▶ _Object change listings_:
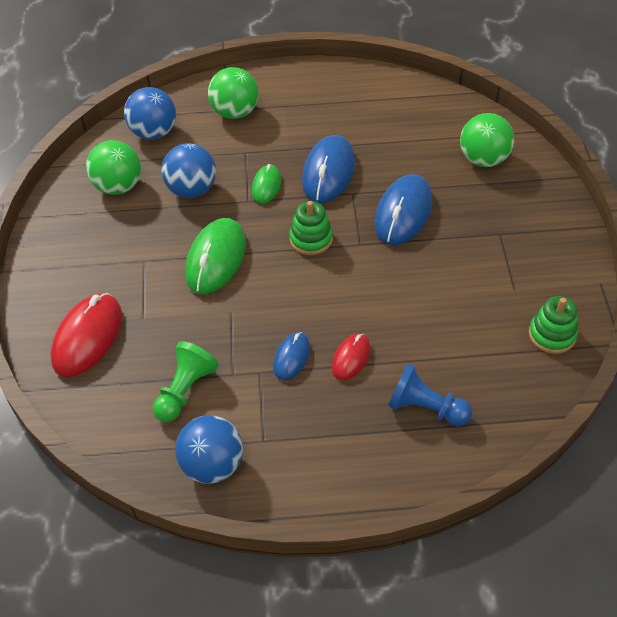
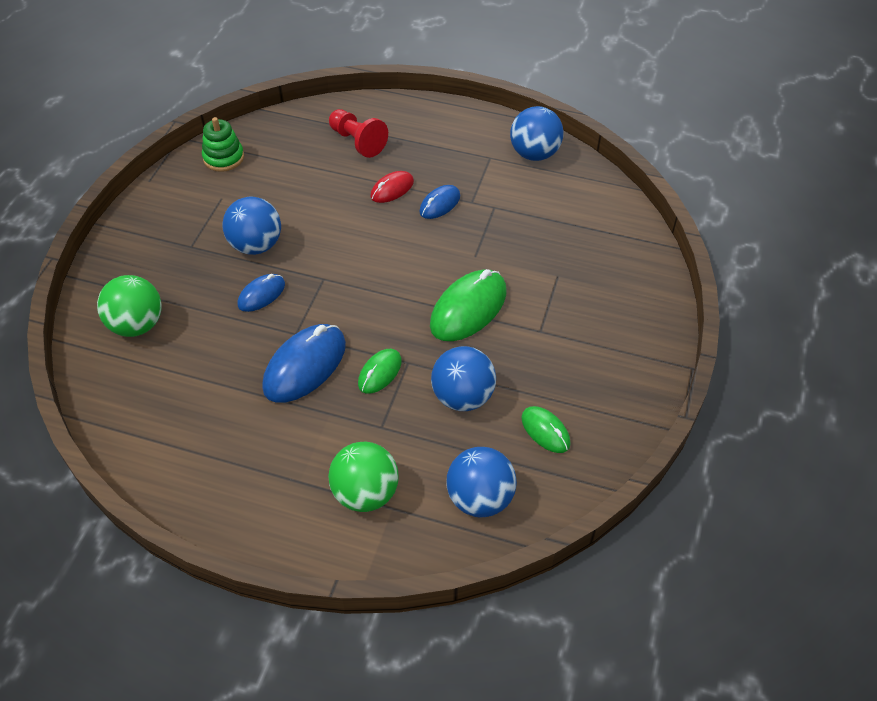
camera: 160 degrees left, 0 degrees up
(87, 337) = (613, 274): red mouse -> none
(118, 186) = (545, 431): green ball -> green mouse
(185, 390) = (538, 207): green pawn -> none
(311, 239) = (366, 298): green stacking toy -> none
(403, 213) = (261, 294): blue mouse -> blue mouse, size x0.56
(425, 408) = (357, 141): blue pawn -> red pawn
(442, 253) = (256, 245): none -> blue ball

▶ _Brief_:
From the records given above, reproduce all text exactly and exclude each picture.

▶ _Written answer_:
camera: 160 degrees left, 0 degrees up
(87, 337) = (613, 274): red mouse -> none
(118, 186) = (545, 431): green ball -> green mouse
(185, 390) = (538, 207): green pawn -> none
(311, 239) = (366, 298): green stacking toy -> none
(403, 213) = (261, 294): blue mouse -> blue mouse, size x0.56
(425, 408) = (357, 141): blue pawn -> red pawn
(442, 253) = (256, 245): none -> blue ball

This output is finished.